• _How to complete this task_:
Each line from the line containing "(323, 308) = (260, 214): brown" through the last line of the entries is to be reproduced exactly as it stands.

[Dataset items]

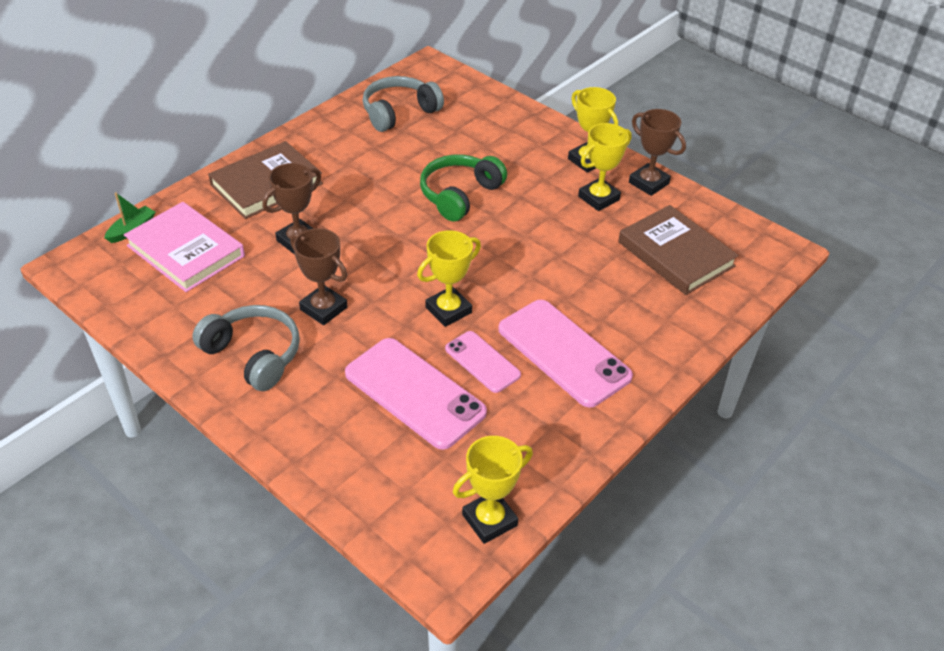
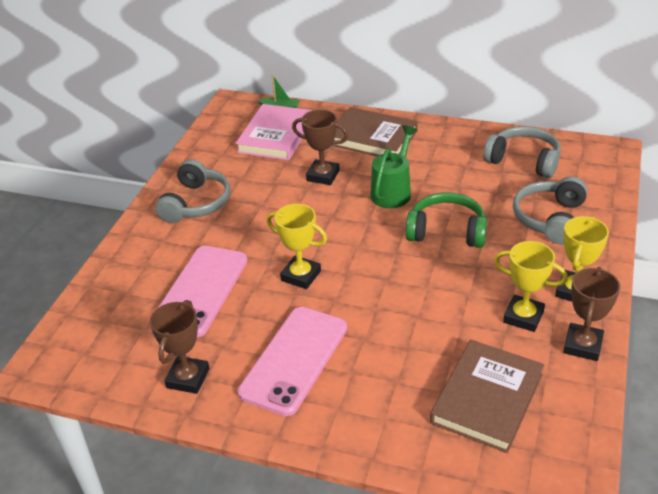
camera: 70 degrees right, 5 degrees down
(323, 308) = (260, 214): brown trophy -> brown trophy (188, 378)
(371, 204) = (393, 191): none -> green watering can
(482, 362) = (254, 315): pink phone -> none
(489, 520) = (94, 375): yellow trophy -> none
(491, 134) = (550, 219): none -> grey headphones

• _Solution to this exercise_:
(323, 308) = (260, 214): brown trophy -> brown trophy (188, 378)
(371, 204) = (393, 191): none -> green watering can
(482, 362) = (254, 315): pink phone -> none
(489, 520) = (94, 375): yellow trophy -> none
(491, 134) = (550, 219): none -> grey headphones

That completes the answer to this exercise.